** Opening DATA EXTRACT block **

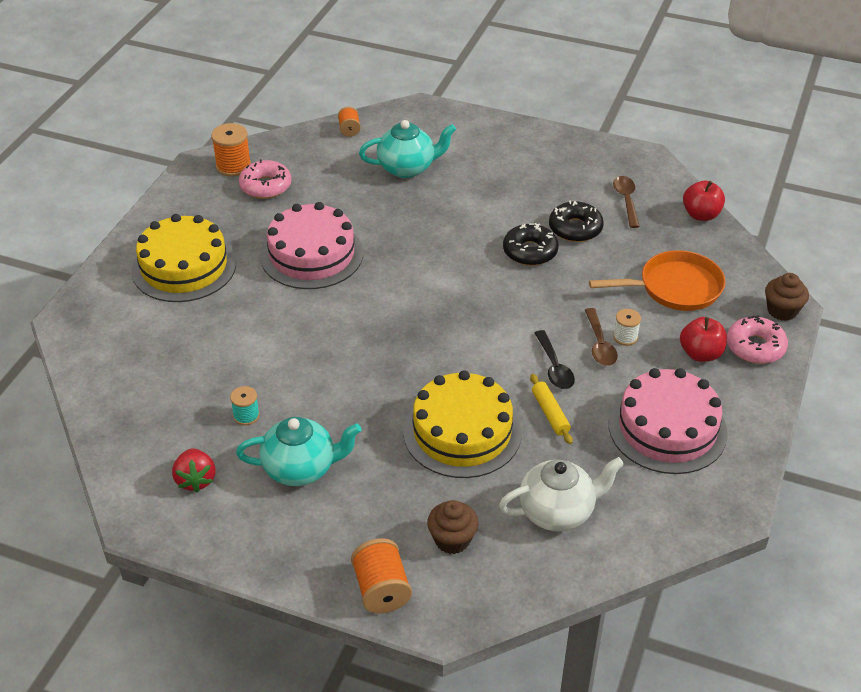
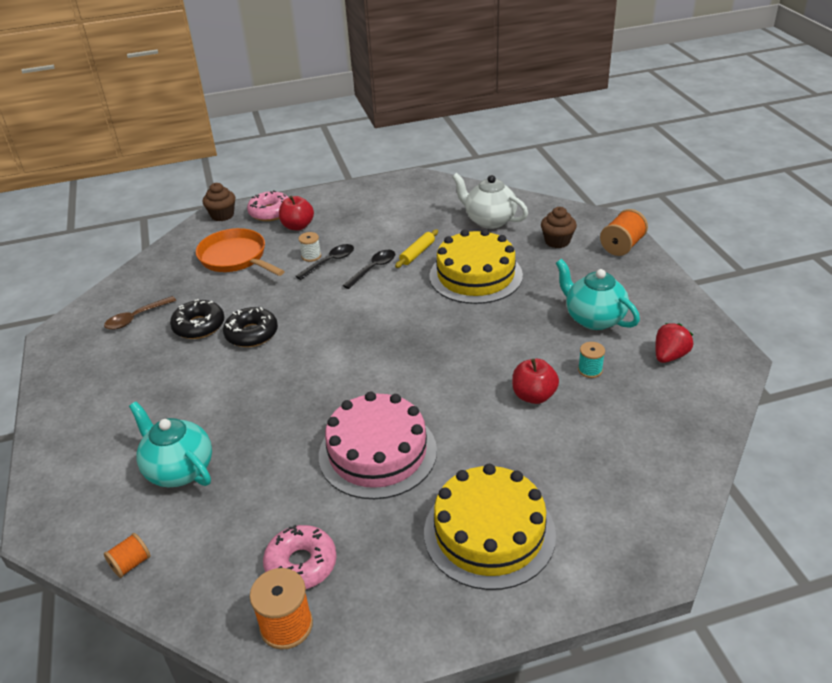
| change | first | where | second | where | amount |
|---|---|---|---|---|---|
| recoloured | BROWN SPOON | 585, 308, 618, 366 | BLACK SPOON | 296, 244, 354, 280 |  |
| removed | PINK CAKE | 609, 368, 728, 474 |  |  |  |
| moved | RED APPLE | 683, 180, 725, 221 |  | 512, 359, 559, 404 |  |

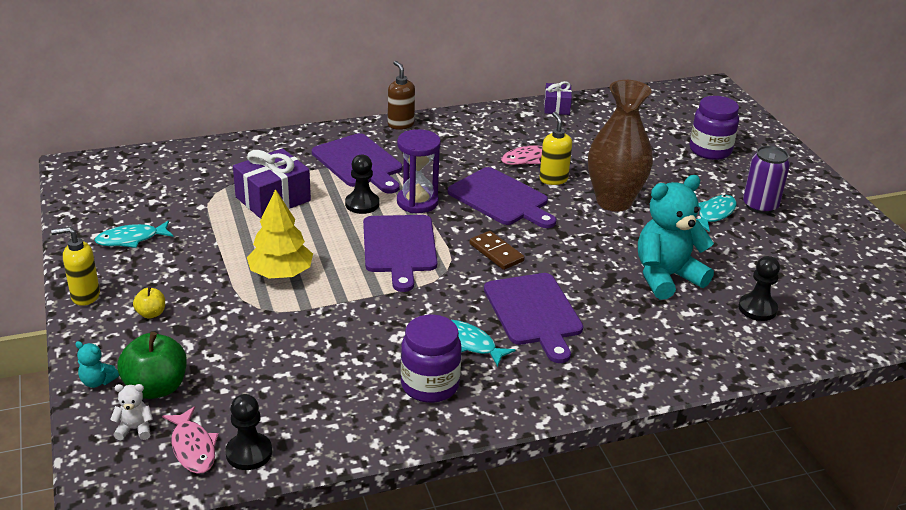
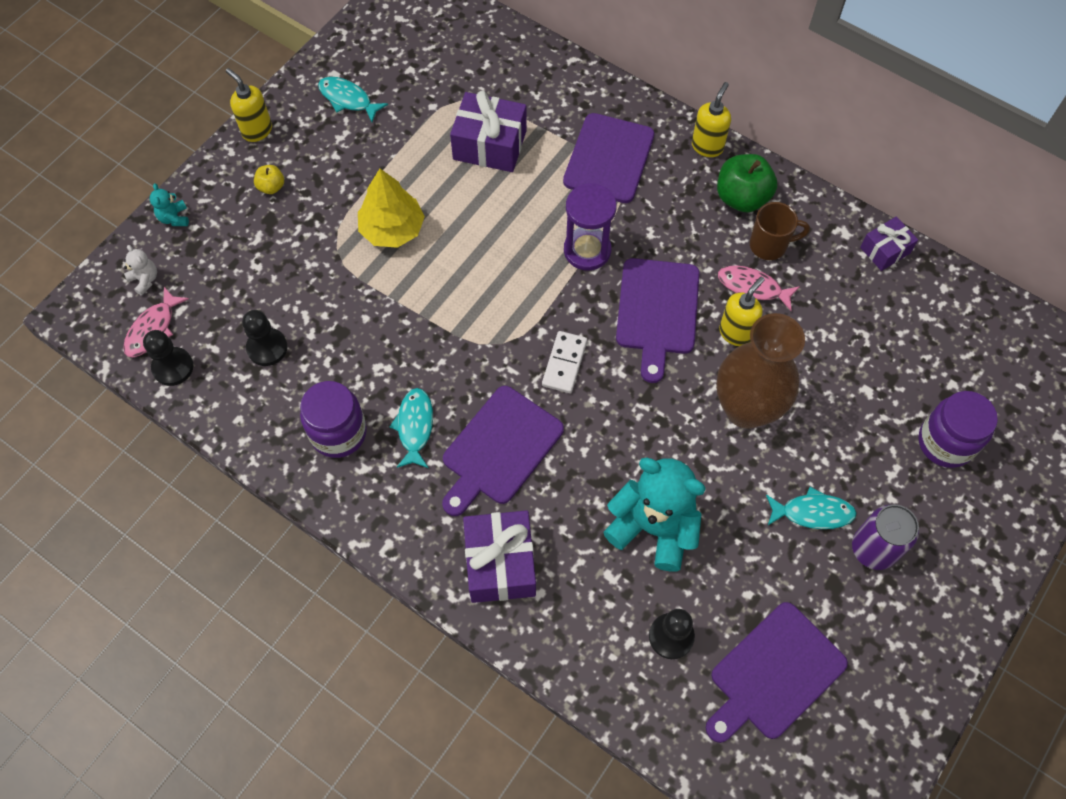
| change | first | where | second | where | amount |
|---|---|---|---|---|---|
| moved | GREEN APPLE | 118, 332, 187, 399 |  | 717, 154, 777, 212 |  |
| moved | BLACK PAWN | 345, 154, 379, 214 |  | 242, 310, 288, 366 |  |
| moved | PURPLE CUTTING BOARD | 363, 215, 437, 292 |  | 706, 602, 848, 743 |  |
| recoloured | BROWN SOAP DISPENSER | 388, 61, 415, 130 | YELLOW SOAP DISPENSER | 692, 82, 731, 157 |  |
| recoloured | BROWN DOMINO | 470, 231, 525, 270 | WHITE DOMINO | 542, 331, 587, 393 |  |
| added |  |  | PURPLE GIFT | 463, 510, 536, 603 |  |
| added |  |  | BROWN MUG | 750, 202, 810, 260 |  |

** Closing DATA EXTRACT block **

- DESCRIPTION OF THE TASK -
Output the records above as they stand, from the first line to the line with "BROWN SOAP DISPENSER", inclusive, and exclude the pictures.

- FINISHED TASK -
| change | first | where | second | where | amount |
|---|---|---|---|---|---|
| recoloured | BROWN SPOON | 585, 308, 618, 366 | BLACK SPOON | 296, 244, 354, 280 |  |
| removed | PINK CAKE | 609, 368, 728, 474 |  |  |  |
| moved | RED APPLE | 683, 180, 725, 221 |  | 512, 359, 559, 404 |  |

| change | first | where | second | where | amount |
|---|---|---|---|---|---|
| moved | GREEN APPLE | 118, 332, 187, 399 |  | 717, 154, 777, 212 |  |
| moved | BLACK PAWN | 345, 154, 379, 214 |  | 242, 310, 288, 366 |  |
| moved | PURPLE CUTTING BOARD | 363, 215, 437, 292 |  | 706, 602, 848, 743 |  |
| recoloured | BROWN SOAP DISPENSER | 388, 61, 415, 130 | YELLOW SOAP DISPENSER | 692, 82, 731, 157 |  |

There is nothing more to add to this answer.